TO DO: Determine the number of lines below that contain the string "DATA", and state only that number.
(Beginning of MATERIAL TO PROCESS)
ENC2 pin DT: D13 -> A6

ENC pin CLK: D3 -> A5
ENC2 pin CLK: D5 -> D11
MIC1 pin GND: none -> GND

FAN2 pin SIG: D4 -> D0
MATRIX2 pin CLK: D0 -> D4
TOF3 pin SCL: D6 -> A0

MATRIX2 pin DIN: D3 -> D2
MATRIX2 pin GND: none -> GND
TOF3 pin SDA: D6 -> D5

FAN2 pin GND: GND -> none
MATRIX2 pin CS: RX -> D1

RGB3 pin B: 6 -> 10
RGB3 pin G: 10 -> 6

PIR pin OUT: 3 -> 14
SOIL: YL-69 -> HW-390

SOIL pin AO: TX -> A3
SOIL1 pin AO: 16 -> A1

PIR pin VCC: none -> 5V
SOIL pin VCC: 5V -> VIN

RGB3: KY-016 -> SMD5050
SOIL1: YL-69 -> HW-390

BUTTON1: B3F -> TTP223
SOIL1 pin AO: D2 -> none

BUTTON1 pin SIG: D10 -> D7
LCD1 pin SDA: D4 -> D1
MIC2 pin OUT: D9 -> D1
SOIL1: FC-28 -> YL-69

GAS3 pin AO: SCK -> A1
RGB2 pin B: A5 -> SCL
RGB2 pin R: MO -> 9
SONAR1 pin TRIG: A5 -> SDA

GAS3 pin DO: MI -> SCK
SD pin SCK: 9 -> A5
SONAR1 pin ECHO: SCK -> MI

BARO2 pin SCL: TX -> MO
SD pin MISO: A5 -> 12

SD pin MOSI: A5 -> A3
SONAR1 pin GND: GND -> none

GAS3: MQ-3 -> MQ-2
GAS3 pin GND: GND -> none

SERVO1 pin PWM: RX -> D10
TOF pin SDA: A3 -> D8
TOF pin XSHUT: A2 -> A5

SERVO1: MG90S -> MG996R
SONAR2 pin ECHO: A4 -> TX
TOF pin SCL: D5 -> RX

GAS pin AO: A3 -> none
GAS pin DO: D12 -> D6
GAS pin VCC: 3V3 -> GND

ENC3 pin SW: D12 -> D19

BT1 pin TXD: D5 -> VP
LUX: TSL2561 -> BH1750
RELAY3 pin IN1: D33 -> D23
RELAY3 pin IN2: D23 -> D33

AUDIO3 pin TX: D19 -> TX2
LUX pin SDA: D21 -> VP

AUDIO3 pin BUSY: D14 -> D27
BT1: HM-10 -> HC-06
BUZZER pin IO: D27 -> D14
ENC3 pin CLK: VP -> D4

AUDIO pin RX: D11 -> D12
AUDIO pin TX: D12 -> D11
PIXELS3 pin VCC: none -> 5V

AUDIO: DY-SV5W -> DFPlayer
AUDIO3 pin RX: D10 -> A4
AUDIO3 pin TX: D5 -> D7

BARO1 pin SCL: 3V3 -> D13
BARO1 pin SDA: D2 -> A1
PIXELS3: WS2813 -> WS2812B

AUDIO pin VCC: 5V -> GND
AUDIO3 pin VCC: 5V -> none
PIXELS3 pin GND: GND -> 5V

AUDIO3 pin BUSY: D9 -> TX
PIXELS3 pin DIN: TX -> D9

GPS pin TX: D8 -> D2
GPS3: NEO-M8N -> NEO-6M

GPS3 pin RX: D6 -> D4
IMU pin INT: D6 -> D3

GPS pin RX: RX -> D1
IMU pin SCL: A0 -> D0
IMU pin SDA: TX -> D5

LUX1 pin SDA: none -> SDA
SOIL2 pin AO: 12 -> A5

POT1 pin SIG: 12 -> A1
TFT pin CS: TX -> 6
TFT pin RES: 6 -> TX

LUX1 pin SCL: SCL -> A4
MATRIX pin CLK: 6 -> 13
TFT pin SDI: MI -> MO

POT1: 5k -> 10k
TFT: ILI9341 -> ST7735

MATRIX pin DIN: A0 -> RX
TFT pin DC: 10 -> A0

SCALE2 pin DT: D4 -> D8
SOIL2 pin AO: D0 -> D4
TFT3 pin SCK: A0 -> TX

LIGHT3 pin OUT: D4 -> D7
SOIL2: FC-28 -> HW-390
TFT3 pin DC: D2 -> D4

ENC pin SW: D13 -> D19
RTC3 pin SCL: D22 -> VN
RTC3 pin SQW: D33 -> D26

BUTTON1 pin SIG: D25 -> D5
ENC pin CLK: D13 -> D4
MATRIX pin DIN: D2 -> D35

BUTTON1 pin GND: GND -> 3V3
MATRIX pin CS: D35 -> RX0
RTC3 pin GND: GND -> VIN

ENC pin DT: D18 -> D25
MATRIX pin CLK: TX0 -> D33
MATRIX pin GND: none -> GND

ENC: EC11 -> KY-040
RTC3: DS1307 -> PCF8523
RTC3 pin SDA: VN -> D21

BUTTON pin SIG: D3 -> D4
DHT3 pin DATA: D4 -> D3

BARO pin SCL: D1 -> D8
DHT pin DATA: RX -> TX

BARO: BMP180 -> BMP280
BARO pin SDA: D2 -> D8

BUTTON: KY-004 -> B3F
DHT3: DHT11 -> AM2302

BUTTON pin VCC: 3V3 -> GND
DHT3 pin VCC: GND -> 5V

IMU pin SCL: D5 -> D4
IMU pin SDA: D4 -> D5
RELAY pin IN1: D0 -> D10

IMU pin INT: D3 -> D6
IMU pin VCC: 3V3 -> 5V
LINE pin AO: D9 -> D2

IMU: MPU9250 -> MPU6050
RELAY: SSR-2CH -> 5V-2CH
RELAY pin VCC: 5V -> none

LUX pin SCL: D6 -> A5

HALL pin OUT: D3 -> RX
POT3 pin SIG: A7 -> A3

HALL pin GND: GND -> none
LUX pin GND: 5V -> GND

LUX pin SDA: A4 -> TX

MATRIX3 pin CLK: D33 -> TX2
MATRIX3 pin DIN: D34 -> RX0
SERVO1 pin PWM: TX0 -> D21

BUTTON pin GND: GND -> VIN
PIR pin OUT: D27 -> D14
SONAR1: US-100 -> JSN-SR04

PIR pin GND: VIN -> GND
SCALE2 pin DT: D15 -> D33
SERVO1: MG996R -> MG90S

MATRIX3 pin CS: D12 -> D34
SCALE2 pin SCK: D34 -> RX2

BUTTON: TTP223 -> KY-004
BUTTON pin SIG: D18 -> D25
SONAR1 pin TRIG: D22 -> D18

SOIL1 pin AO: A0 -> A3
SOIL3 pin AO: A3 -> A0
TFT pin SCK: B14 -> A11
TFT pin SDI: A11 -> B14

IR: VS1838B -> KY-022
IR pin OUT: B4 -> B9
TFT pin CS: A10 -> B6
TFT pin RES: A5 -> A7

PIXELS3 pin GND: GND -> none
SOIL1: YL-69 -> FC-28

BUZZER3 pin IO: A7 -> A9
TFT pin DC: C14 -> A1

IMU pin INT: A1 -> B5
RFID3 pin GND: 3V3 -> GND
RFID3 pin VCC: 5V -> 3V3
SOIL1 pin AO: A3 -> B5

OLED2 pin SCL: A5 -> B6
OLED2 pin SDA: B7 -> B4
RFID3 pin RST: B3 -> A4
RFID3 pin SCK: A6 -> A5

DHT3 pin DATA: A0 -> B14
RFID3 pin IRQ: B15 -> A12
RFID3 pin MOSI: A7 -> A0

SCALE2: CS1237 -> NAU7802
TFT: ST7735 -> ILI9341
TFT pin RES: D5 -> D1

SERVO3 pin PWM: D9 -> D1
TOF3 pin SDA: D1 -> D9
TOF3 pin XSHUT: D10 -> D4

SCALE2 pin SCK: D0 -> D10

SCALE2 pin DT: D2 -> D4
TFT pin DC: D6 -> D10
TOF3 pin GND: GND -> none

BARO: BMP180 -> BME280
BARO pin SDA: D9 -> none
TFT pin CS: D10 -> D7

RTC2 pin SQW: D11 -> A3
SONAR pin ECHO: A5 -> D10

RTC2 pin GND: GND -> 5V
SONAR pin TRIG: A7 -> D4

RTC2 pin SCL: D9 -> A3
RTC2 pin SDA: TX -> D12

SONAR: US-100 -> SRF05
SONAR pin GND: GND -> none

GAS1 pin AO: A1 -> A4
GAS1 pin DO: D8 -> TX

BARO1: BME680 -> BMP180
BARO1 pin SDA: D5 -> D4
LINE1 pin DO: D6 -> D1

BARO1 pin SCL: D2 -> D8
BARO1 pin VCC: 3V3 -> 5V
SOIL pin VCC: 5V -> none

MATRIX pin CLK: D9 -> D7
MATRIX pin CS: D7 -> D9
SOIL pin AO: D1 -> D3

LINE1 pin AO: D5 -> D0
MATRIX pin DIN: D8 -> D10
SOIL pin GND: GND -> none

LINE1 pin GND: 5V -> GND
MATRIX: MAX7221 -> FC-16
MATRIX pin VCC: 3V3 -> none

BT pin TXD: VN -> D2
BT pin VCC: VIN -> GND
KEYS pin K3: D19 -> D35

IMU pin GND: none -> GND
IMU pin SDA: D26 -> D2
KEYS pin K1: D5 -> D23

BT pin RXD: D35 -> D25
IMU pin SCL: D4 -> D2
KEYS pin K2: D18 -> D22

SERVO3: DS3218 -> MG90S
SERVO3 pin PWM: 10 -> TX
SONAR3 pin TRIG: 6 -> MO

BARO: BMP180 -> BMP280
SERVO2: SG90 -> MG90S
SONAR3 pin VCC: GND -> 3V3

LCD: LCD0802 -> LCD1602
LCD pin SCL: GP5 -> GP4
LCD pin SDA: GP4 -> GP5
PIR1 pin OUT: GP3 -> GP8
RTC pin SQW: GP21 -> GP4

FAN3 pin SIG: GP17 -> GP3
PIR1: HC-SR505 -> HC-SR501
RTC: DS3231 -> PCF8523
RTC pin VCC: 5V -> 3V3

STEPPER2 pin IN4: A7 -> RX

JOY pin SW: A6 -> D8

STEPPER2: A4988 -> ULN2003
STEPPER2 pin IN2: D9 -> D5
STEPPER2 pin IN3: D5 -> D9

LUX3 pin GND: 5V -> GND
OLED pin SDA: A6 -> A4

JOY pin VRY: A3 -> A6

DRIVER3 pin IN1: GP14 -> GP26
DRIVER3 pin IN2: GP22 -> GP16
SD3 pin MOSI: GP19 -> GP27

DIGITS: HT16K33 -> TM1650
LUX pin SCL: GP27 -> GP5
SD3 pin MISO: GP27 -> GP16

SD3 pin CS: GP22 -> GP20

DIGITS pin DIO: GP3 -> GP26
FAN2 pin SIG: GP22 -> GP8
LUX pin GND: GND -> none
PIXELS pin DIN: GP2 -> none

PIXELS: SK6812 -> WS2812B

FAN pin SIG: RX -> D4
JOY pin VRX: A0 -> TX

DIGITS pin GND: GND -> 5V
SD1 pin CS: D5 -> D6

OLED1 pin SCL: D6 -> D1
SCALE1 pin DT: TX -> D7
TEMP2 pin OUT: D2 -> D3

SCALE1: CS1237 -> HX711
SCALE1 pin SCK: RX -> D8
(End of MATERIAL TO PROCESS)
WRITTEN RESPONSE: 3